Which lines of the listing hold the string "became"? Copy those lines.
>>>>
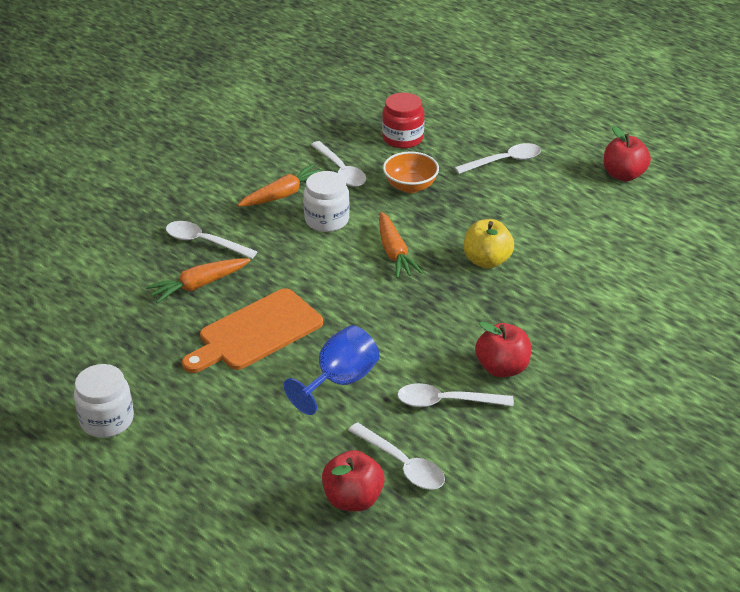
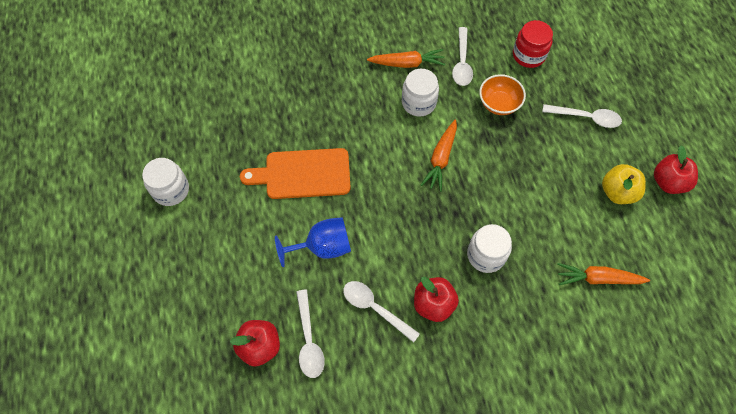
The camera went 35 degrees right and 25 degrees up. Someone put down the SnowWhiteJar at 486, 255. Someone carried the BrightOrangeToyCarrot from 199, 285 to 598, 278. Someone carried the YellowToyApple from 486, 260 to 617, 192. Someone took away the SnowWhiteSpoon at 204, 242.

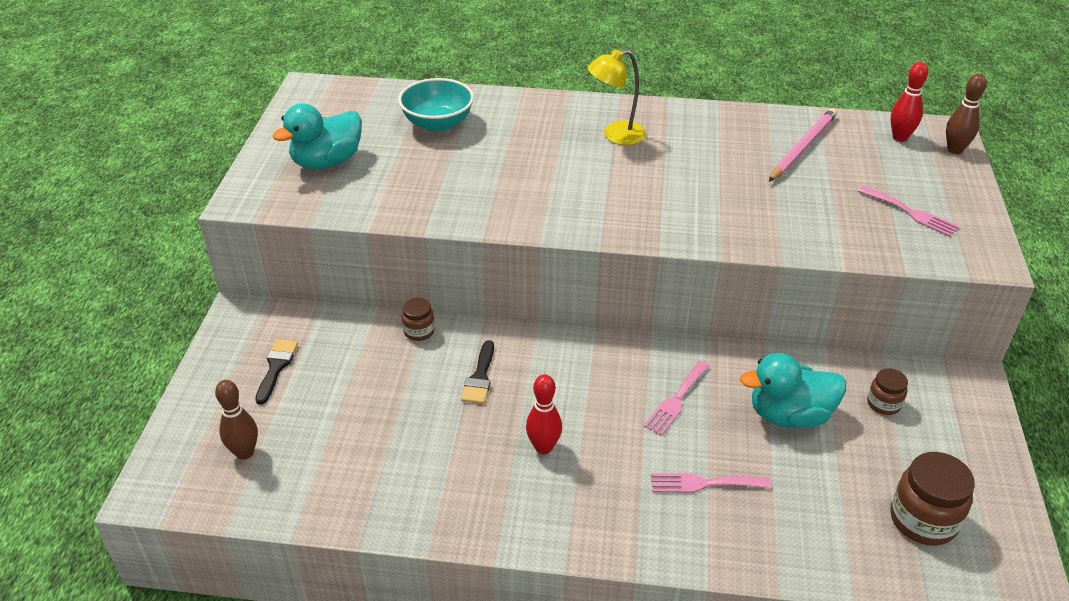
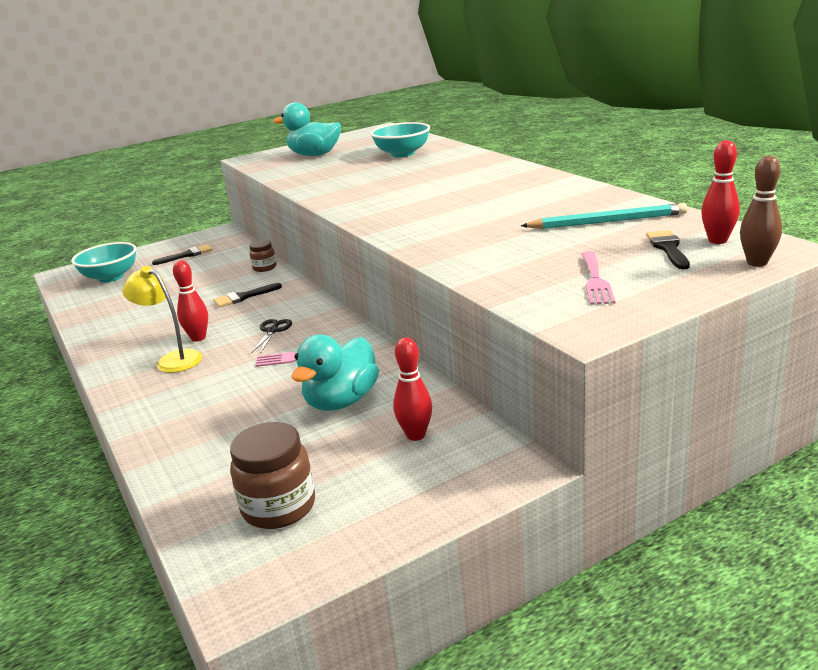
The camera went 55 degrees right and 15 degrees down. Someone swapped the RussetTenpin at 245, 452 for the AquaServingBowl at 111, 277. Someone carried the YellowReadingLamp from 615, 135 to 172, 359. Someone put down the EbonyPairOfScissors at 272, 331. Someone rotated the AquaToyDuck at 789, 415 by 105 degrees counterclockwise. Someone swapped the RussetJar at 883, 404 for the CrimsonTenpin at 416, 435. Someone repainted the RosePinkPencil at 802, 147, which became the AquaPencil at 607, 221. Someone put down the EbonyPaintbrush at 668, 248. Someone took away the RosePinkDinnerFork at 703, 483.

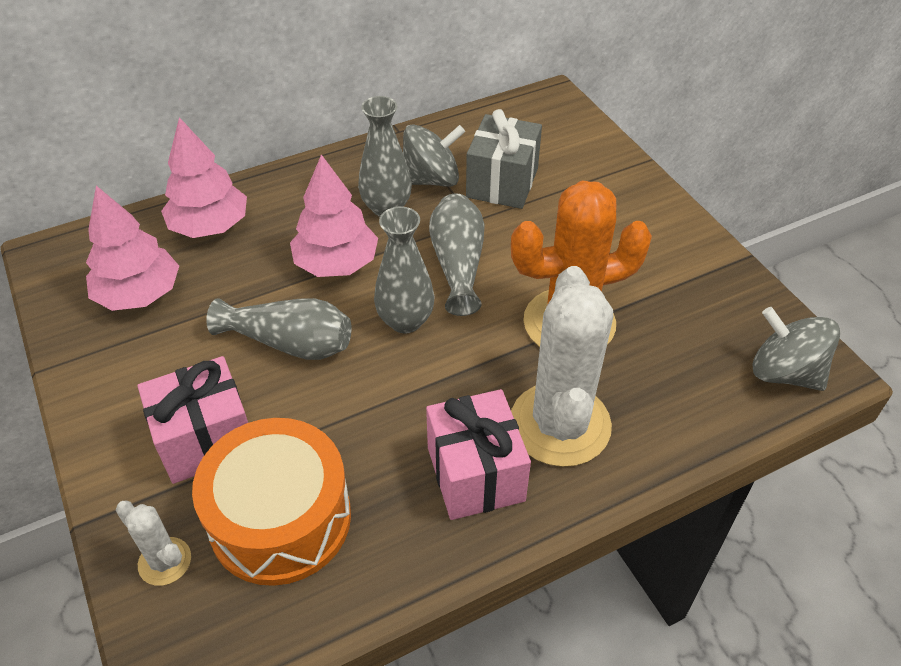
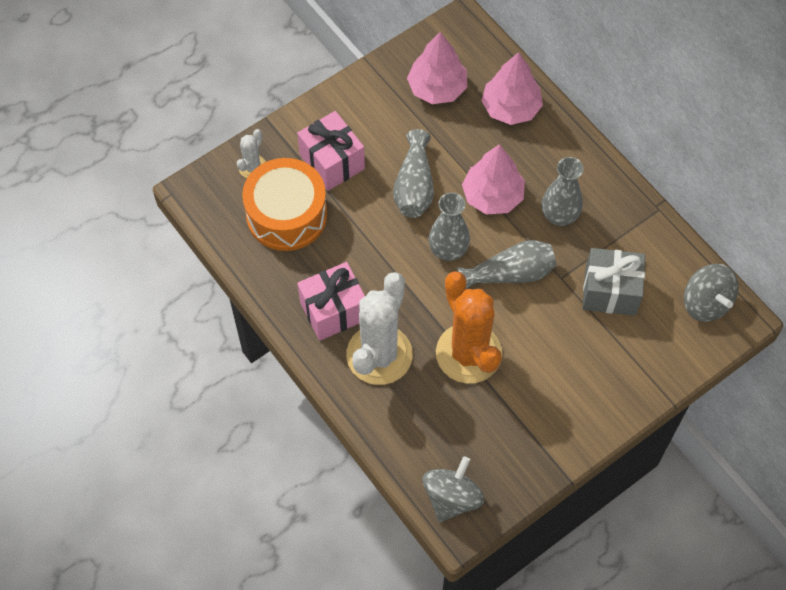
The camera went 80 degrees right and 15 degrees up. Someone rotated the SnowWhitePricklyPlant at 560, 424 by 60 degrees counterclockwise. Someone carried the GreyWhirligig from 431, 179 to 705, 303.

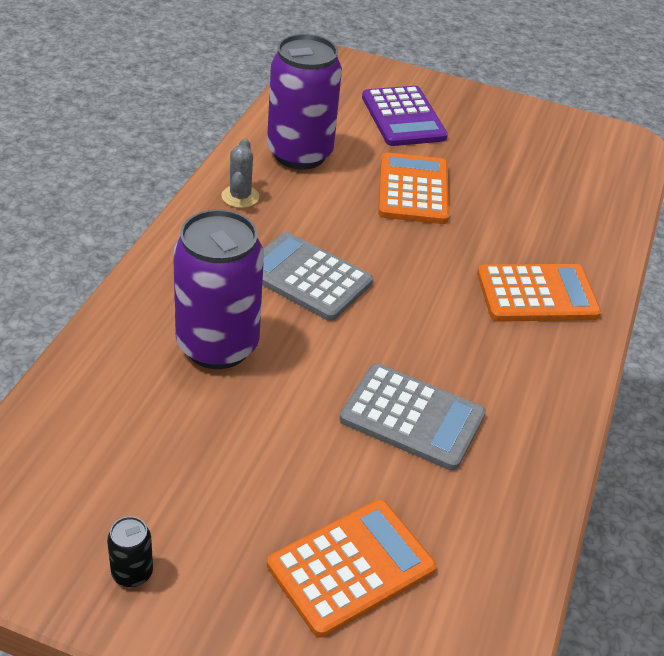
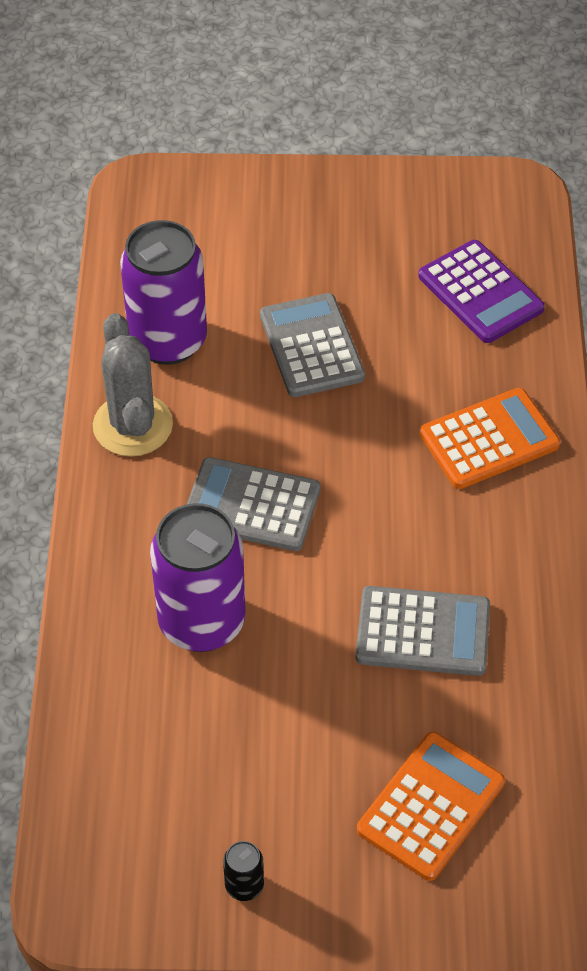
The camera went 15 degrees left and 10 degrees up. Someone scaled the GreyPricklyPlant at 240, 197 by 1.84. Someone repainted the BrightOrangeCalculator at 413, 190, which became the GreyCalculator at 311, 346. Someone carried the RoyalPurpleCalculator from 403, 117 to 480, 293.

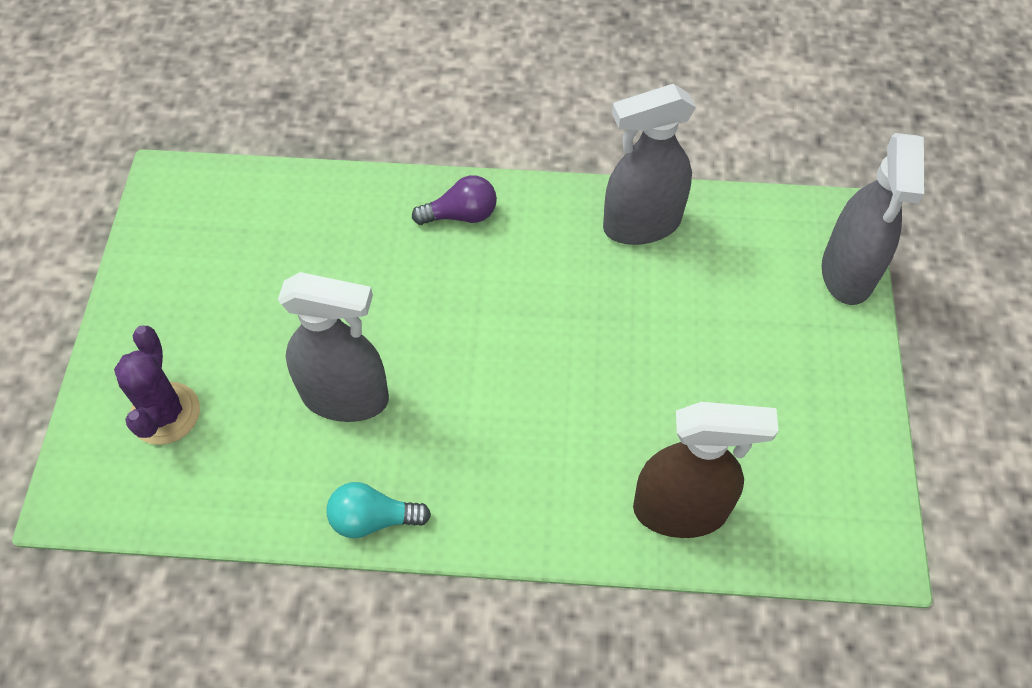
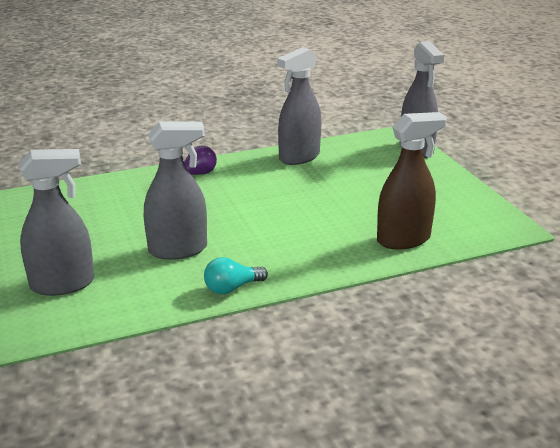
The camera went 25 degrees left and 30 degrees down. Someone swapped the RoyalPurplePricklyPlant at 165, 413 for the GreySprayBottle at 63, 284.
<<<<
YOUR RESPONSE =
The camera went 55 degrees right and 15 degrees down. Someone swapped the RussetTenpin at 245, 452 for the AquaServingBowl at 111, 277. Someone carried the YellowReadingLamp from 615, 135 to 172, 359. Someone put down the EbonyPairOfScissors at 272, 331. Someone rotated the AquaToyDuck at 789, 415 by 105 degrees counterclockwise. Someone swapped the RussetJar at 883, 404 for the CrimsonTenpin at 416, 435. Someone repainted the RosePinkPencil at 802, 147, which became the AquaPencil at 607, 221. Someone put down the EbonyPaintbrush at 668, 248. Someone took away the RosePinkDinnerFork at 703, 483.
The camera went 15 degrees left and 10 degrees up. Someone scaled the GreyPricklyPlant at 240, 197 by 1.84. Someone repainted the BrightOrangeCalculator at 413, 190, which became the GreyCalculator at 311, 346. Someone carried the RoyalPurpleCalculator from 403, 117 to 480, 293.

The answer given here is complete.